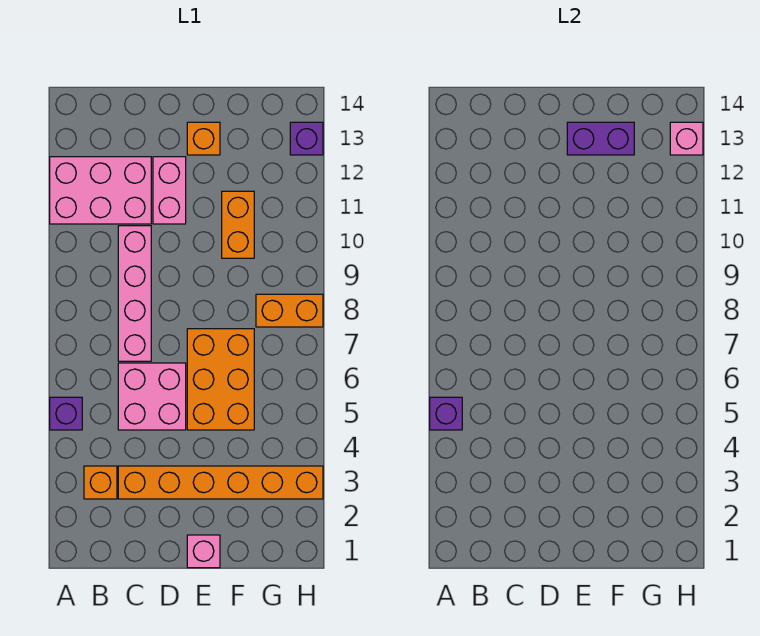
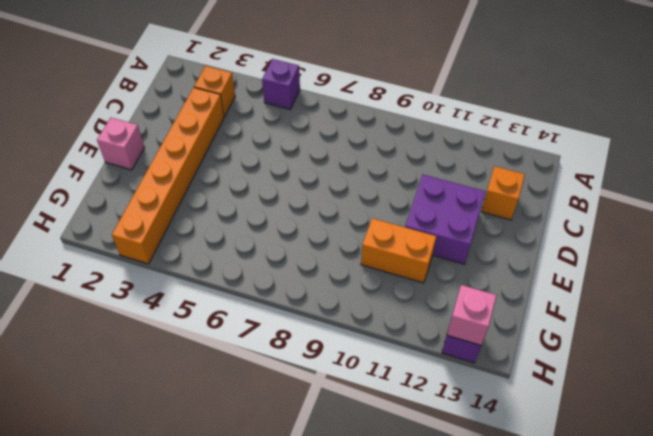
orange brick C13 level 1 -> orange brick E13 level 1
purple brick D11:E12 level 1 -> pink brick D11:D12 level 1
none -> pink brick A11:C12 level 1
none -> pink brick C5:D6 level 1
none -> pink brick C7:C10 level 1

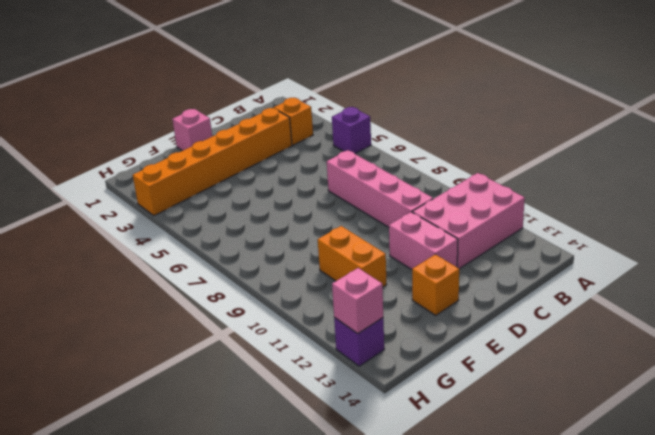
none -> pink brick C5:D6 level 1
none -> orange brick E5:F7 level 1
none -> orange brick G8:H8 level 1

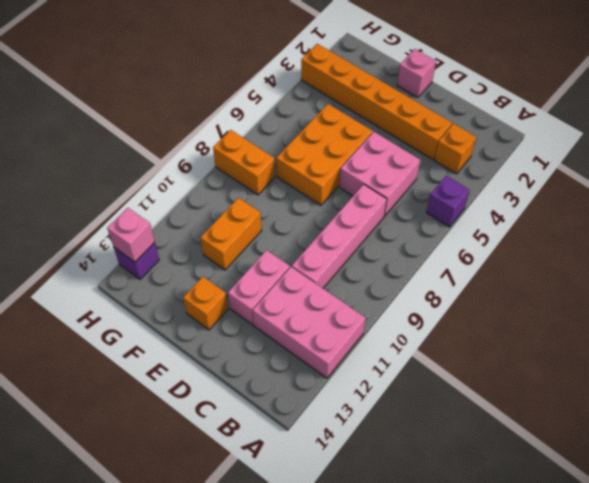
none -> purple brick A5 level 2
none -> purple brick E13:F13 level 2

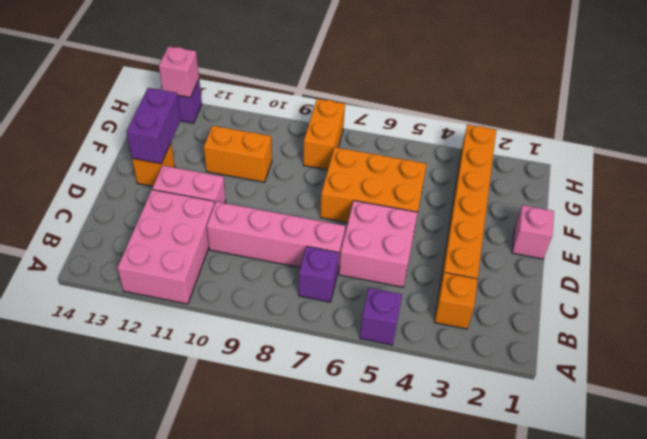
purple brick B7 level 1 -> purple brick A5 level 2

====

What you are asked to do: Return every line above exactly, omitting images.

Expected answer:
orange brick C13 level 1 -> orange brick E13 level 1
purple brick D11:E12 level 1 -> pink brick D11:D12 level 1
none -> pink brick A11:C12 level 1
none -> pink brick C5:D6 level 1
none -> pink brick C7:C10 level 1

none -> pink brick C5:D6 level 1
none -> orange brick E5:F7 level 1
none -> orange brick G8:H8 level 1

none -> purple brick A5 level 2
none -> purple brick E13:F13 level 2

purple brick B7 level 1 -> purple brick A5 level 2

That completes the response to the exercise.